→ Task goal
Reproduce all the entries exactly and keep the pictures out.

Change listing data:
□ □ □ □ □

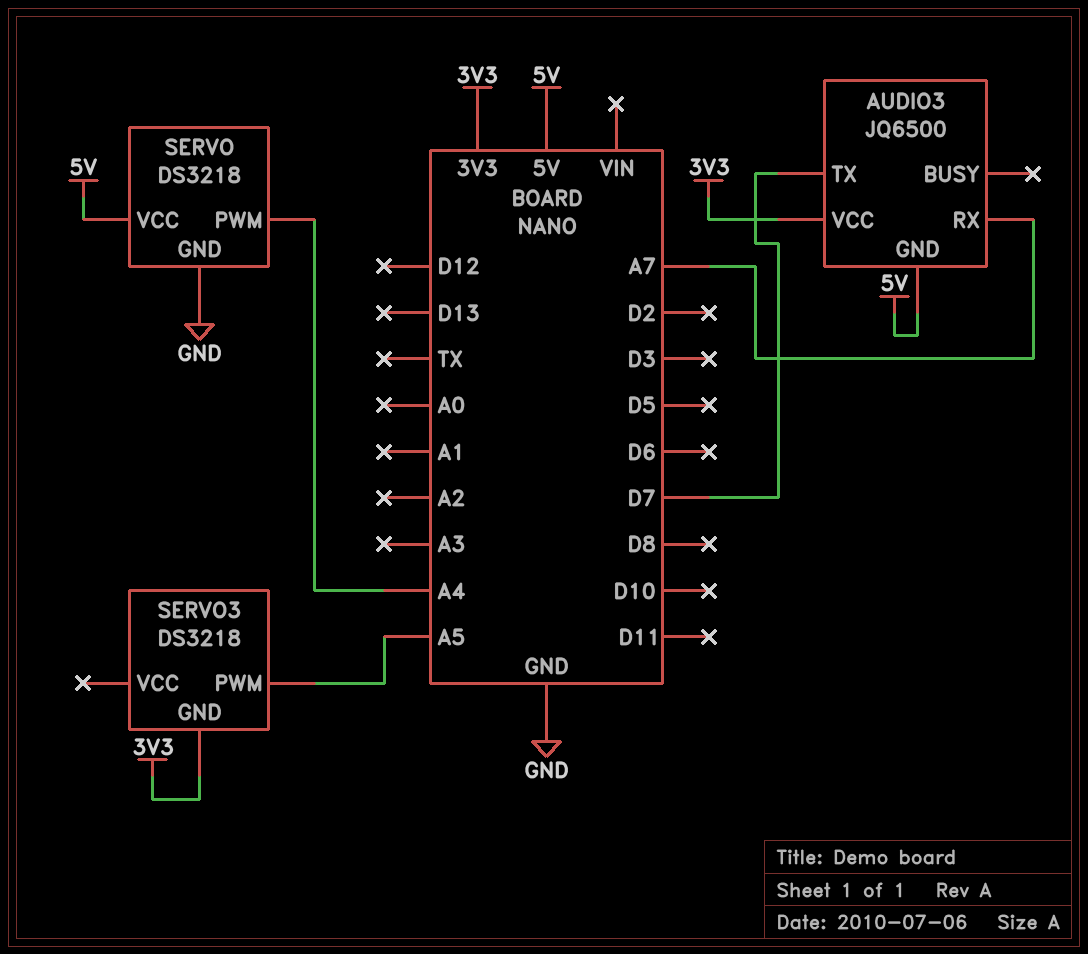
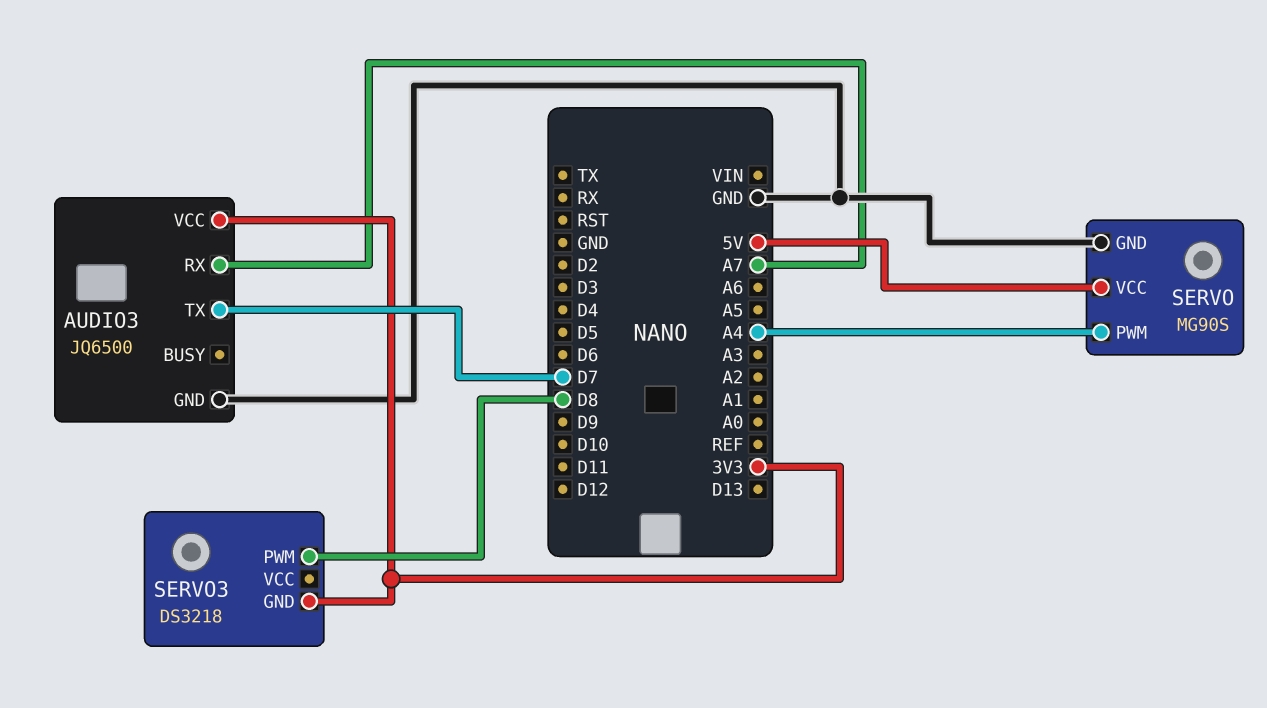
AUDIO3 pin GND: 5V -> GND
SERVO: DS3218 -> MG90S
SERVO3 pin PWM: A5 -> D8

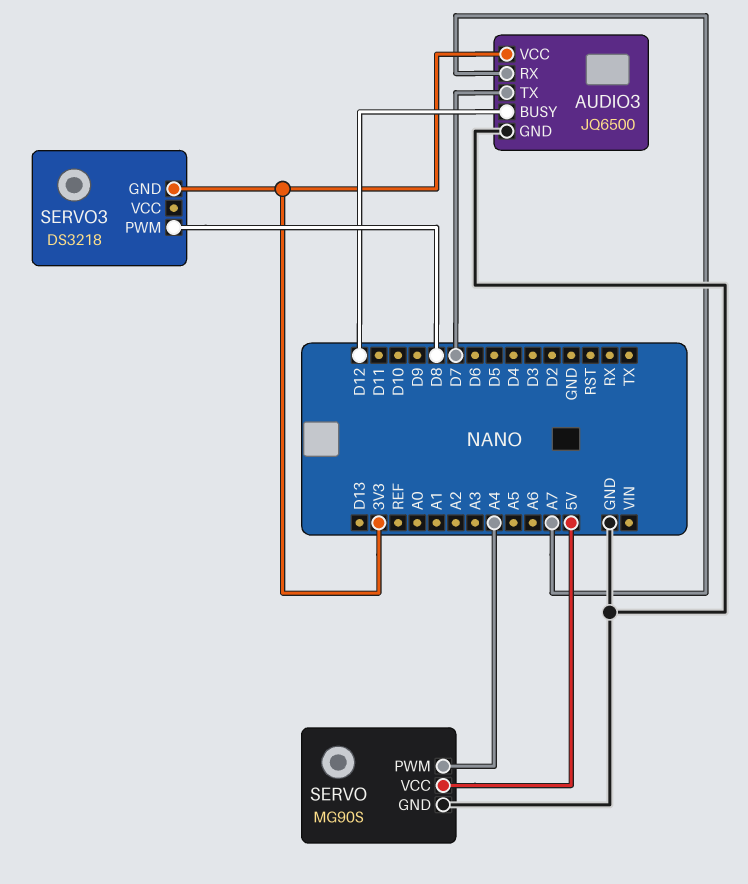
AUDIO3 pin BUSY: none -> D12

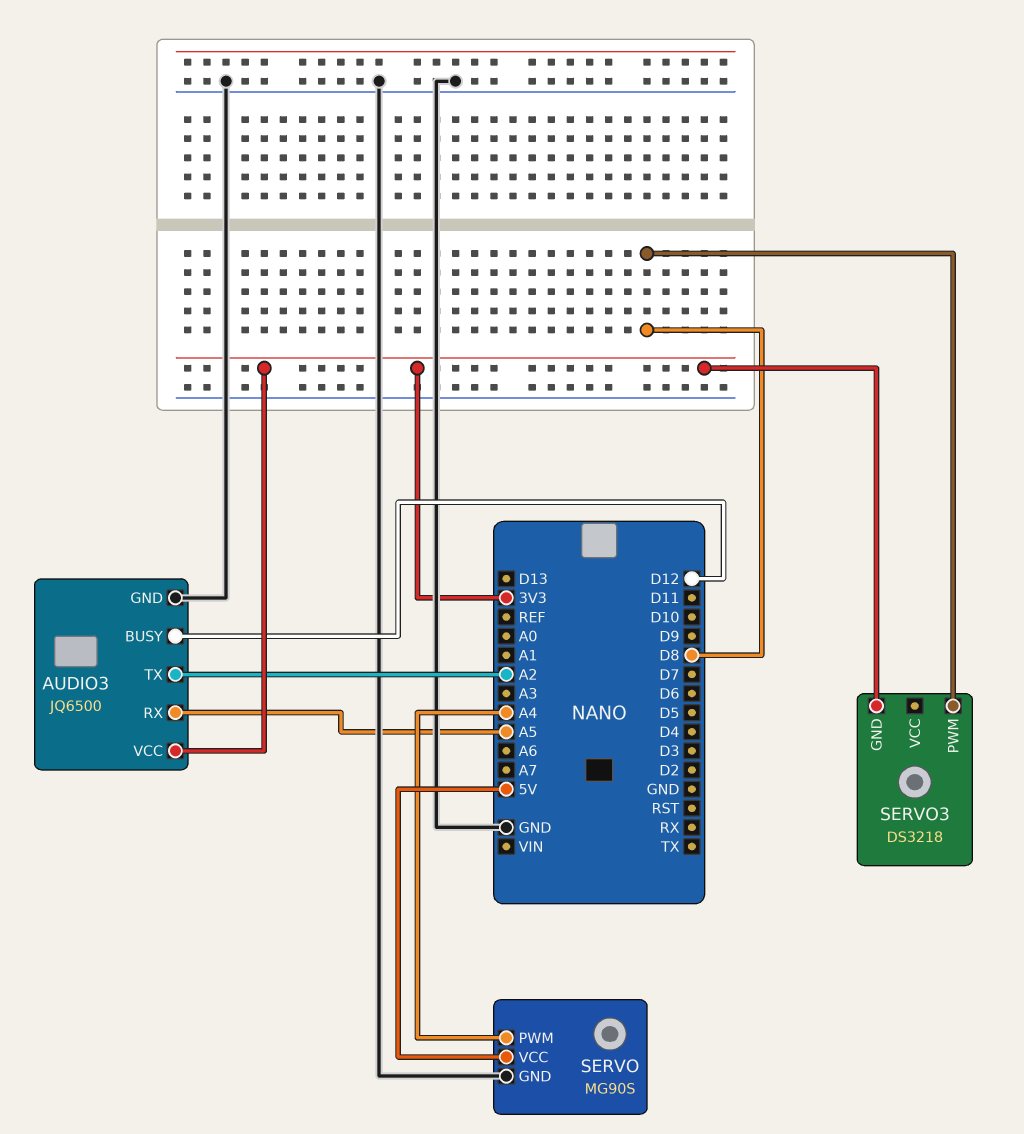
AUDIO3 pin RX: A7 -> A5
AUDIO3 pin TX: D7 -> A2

□ □ □ □ □

→ Response
AUDIO3 pin GND: 5V -> GND
SERVO: DS3218 -> MG90S
SERVO3 pin PWM: A5 -> D8

AUDIO3 pin BUSY: none -> D12

AUDIO3 pin RX: A7 -> A5
AUDIO3 pin TX: D7 -> A2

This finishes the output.